→ What the task requires:
Please transcribe the listing below in full, exactly as written, leaving out its pictures.

→ Records provided:
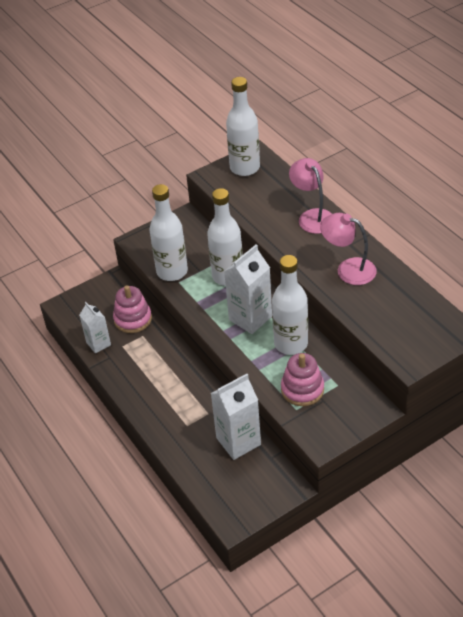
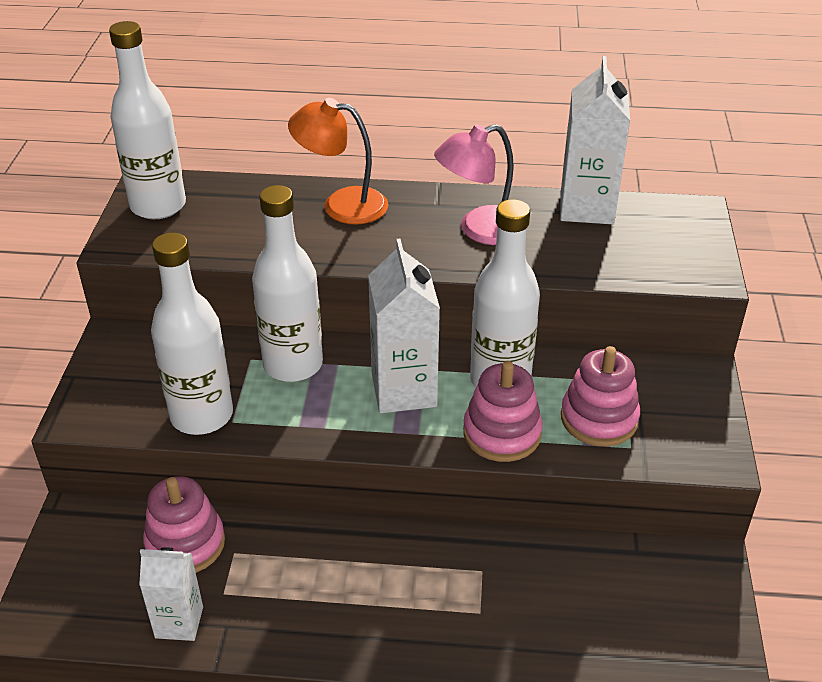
camera: 55 degrees left, 5 degrees down
(238, 441) = (572, 568): white carton -> white carton (586, 208)
(258, 363) = (502, 433): none -> pink stacking toy
(312, 216) = (342, 205): pink lamp -> orange lamp

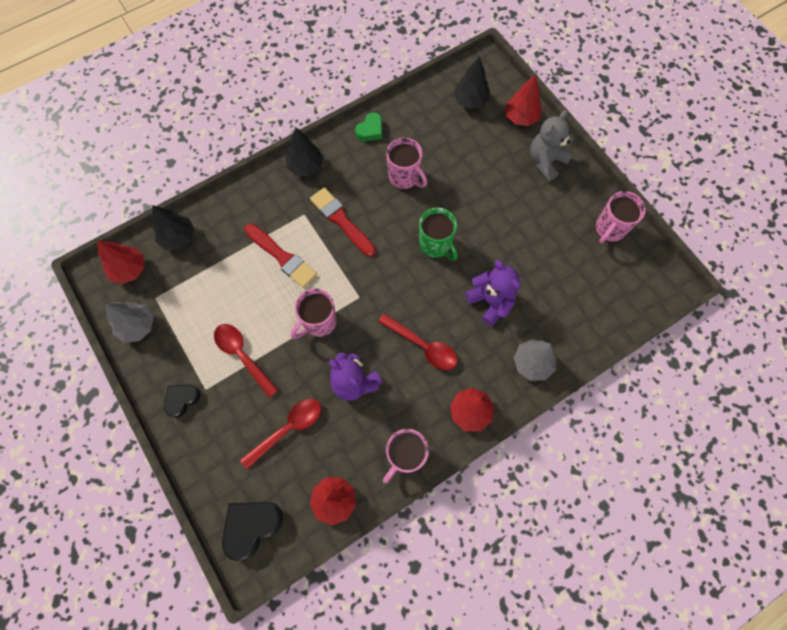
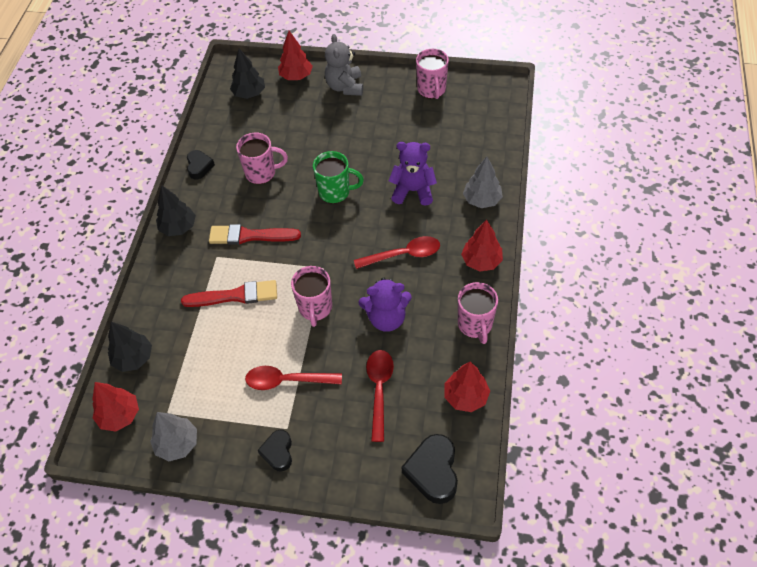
camera: 45 degrees left, 15 degrees down
(370, 130) = (199, 167): green heart -> black heart

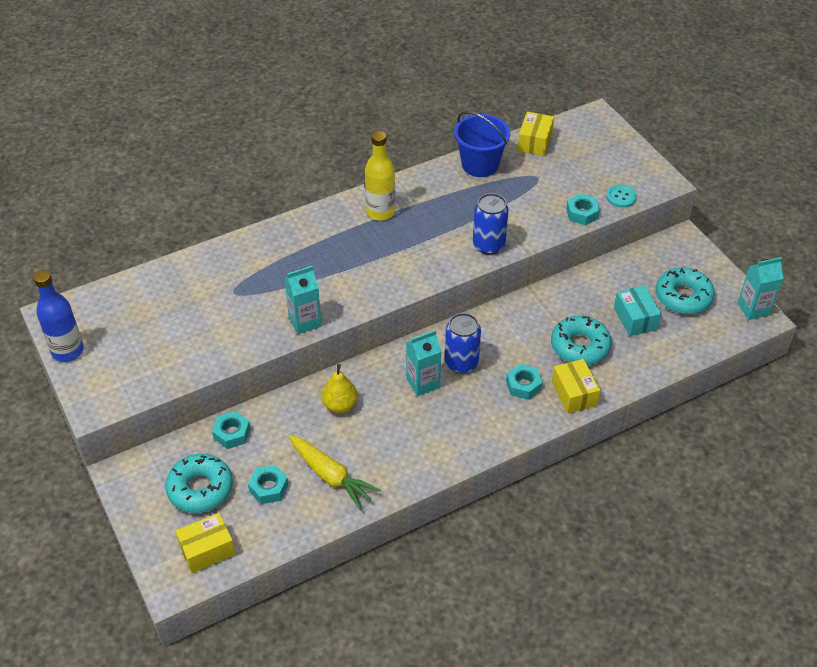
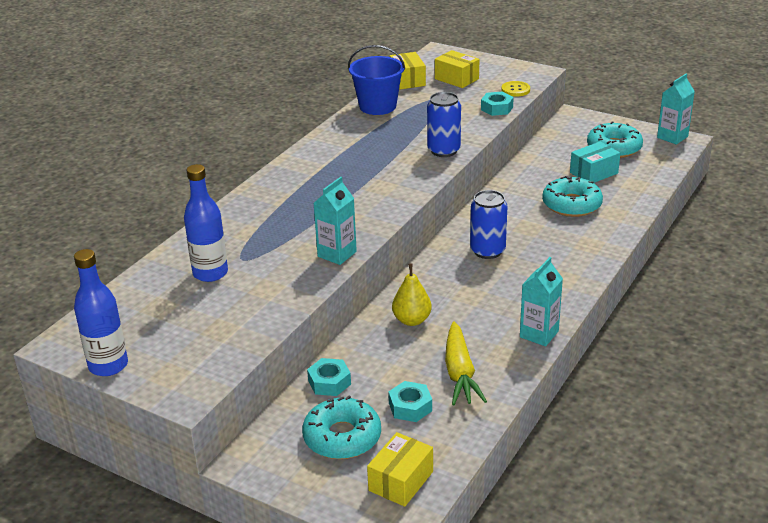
camera: 30 degrees left, 15 degrees down
(200, 295) = (210, 273): none -> blue bottle
(331, 476) = (460, 373): yellow carrot -> yellow carrot turned 75 degrees clockwise
(380, 212) = (324, 161): yellow bottle -> none
(423, 383) = (469, 276): turquoise carton -> turquoise carton (539, 334)
(523, 385) = (555, 245): turquoise nut -> none
(574, 394) = (602, 235): yellow box -> yellow box (456, 79)
(621, 197) = (515, 90): turquoise button -> yellow button
(635, 319) = (594, 173): turquoise box -> turquoise box turned 75 degrees counterclockwise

→ Output of the task:
camera: 55 degrees left, 5 degrees down
(238, 441) = (572, 568): white carton -> white carton (586, 208)
(258, 363) = (502, 433): none -> pink stacking toy
(312, 216) = (342, 205): pink lamp -> orange lamp

camera: 45 degrees left, 15 degrees down
(370, 130) = (199, 167): green heart -> black heart

camera: 30 degrees left, 15 degrees down
(200, 295) = (210, 273): none -> blue bottle
(331, 476) = (460, 373): yellow carrot -> yellow carrot turned 75 degrees clockwise
(380, 212) = (324, 161): yellow bottle -> none
(423, 383) = (469, 276): turquoise carton -> turquoise carton (539, 334)
(523, 385) = (555, 245): turquoise nut -> none
(574, 394) = (602, 235): yellow box -> yellow box (456, 79)
(621, 197) = (515, 90): turquoise button -> yellow button
(635, 319) = (594, 173): turquoise box -> turquoise box turned 75 degrees counterclockwise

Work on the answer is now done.